— Work to be completed —
Please copy, exactly as they appear below, the lines from the one containing "(187, 406) = (298, 538): blue" through the one containing "(713, 235) = (790, 345): yellow".

◆ ◆ ◆ ◆ ◆

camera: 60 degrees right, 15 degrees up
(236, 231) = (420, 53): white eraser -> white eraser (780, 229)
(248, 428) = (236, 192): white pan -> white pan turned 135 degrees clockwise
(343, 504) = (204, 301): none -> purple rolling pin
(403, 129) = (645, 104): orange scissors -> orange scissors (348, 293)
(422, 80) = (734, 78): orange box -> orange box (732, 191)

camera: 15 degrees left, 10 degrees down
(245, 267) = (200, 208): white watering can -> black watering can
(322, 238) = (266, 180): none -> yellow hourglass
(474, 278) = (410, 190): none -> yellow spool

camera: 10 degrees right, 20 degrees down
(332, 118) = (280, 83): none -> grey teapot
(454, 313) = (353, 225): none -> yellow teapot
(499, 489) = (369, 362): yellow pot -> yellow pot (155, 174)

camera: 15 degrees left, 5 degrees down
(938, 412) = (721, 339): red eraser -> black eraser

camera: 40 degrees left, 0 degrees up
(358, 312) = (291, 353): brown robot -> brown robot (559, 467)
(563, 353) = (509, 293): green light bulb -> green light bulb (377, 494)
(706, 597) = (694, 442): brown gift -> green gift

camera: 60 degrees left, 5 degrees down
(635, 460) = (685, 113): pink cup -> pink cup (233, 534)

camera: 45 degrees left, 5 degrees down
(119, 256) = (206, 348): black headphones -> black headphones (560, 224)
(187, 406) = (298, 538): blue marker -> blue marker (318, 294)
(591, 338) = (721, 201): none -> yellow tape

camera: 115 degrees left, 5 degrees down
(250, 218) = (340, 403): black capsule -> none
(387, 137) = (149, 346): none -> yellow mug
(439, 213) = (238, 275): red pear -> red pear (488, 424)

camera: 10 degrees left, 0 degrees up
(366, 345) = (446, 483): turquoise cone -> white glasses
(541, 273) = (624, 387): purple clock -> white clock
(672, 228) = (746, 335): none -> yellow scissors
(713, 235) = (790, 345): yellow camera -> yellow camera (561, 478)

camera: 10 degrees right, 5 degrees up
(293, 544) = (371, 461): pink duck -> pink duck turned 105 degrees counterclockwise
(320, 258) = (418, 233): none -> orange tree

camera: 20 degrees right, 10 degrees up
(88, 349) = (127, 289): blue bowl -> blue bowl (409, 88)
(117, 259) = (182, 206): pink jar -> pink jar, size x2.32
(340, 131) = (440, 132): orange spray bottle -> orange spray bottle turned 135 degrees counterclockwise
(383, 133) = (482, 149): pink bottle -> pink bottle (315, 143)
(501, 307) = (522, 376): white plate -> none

◆ ◆ ◆ ◆ ◆

— Task result —
(187, 406) = (298, 538): blue marker -> blue marker (318, 294)
(591, 338) = (721, 201): none -> yellow tape

camera: 115 degrees left, 5 degrees down
(250, 218) = (340, 403): black capsule -> none
(387, 137) = (149, 346): none -> yellow mug
(439, 213) = (238, 275): red pear -> red pear (488, 424)

camera: 10 degrees left, 0 degrees up
(366, 345) = (446, 483): turquoise cone -> white glasses
(541, 273) = (624, 387): purple clock -> white clock
(672, 228) = (746, 335): none -> yellow scissors
(713, 235) = (790, 345): yellow camera -> yellow camera (561, 478)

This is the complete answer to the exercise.